WORK ORDER ▸
Lines below that hold the word "headphones" must be copied in full.

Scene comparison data
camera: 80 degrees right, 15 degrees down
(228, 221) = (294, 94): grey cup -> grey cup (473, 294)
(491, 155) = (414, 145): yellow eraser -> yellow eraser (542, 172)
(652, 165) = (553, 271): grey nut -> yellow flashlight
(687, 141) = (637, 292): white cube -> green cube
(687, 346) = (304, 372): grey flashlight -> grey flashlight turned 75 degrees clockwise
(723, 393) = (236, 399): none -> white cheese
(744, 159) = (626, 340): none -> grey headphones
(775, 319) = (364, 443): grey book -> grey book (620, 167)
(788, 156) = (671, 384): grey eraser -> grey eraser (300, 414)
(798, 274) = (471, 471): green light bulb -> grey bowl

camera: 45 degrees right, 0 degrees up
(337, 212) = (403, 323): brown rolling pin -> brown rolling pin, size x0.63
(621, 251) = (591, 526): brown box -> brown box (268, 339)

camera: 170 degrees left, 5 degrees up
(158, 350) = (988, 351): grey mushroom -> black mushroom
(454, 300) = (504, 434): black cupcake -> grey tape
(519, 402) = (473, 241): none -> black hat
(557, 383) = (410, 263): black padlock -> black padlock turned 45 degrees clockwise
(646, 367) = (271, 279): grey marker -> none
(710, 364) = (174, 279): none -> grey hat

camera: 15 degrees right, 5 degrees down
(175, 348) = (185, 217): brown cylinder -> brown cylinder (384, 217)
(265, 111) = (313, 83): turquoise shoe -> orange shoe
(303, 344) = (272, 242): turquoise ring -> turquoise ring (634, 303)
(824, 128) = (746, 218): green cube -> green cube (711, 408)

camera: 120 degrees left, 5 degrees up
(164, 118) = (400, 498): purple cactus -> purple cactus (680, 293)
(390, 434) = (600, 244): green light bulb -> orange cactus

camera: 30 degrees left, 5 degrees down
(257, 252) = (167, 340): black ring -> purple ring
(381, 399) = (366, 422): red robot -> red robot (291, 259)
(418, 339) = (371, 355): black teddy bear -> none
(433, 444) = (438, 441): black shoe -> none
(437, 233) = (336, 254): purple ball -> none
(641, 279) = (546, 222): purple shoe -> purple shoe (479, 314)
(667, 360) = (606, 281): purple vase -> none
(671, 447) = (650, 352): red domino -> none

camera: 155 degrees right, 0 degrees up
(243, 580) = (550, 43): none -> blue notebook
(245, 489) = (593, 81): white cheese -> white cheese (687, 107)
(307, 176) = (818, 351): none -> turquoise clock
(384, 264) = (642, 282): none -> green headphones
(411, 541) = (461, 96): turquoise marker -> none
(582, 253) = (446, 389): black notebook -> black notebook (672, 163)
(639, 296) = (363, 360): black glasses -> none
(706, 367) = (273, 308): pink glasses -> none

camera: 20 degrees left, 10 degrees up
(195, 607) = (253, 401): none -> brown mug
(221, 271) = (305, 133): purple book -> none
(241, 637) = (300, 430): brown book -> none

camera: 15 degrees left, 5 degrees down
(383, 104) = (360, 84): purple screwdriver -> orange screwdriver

SOLUTION TO THIS EXERCISE ▸
(744, 159) = (626, 340): none -> grey headphones
(384, 264) = (642, 282): none -> green headphones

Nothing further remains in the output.